EXERCISE
In the data below, find every line that has the string "orange", and copy it.

RECORDED DATA
::::

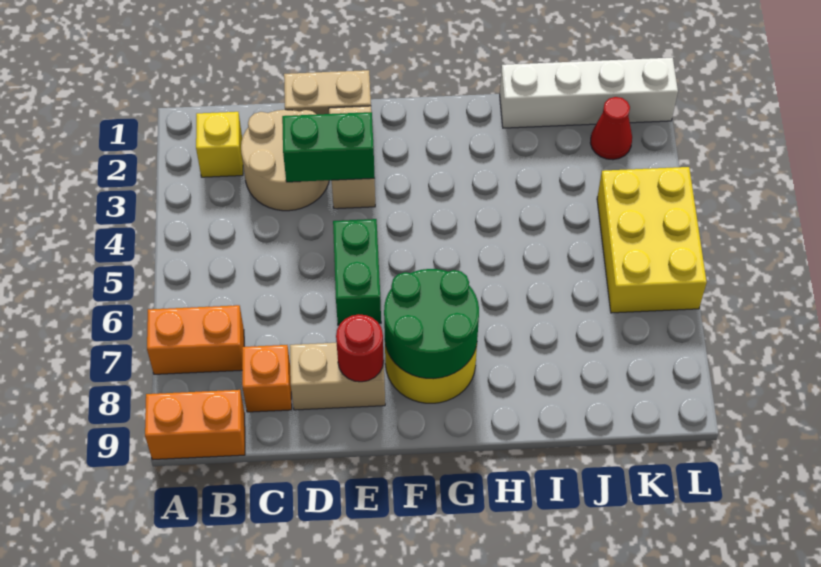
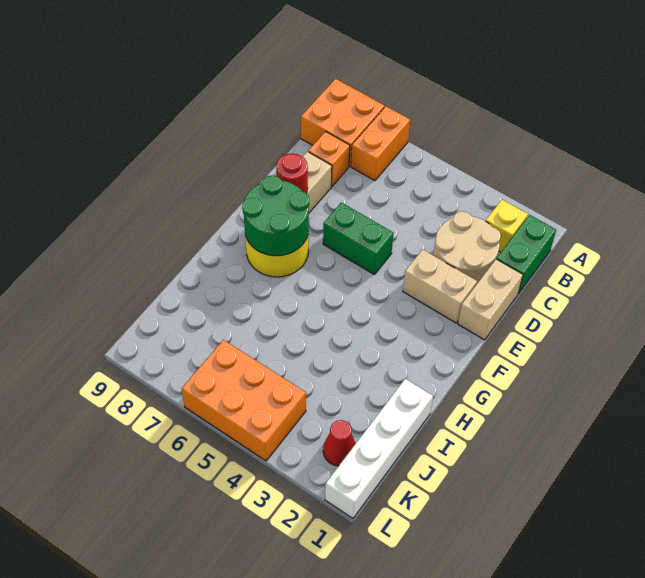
orange brick A9:B9 level 1 -> orange brick A8:B9 level 1
green brick D3:E3 level 2 -> green brick B1:C1 level 1
yellow brick K4:L6 level 1 -> orange brick K4:L6 level 1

::::

RESPONSE TO THE TASK
orange brick A9:B9 level 1 -> orange brick A8:B9 level 1
yellow brick K4:L6 level 1 -> orange brick K4:L6 level 1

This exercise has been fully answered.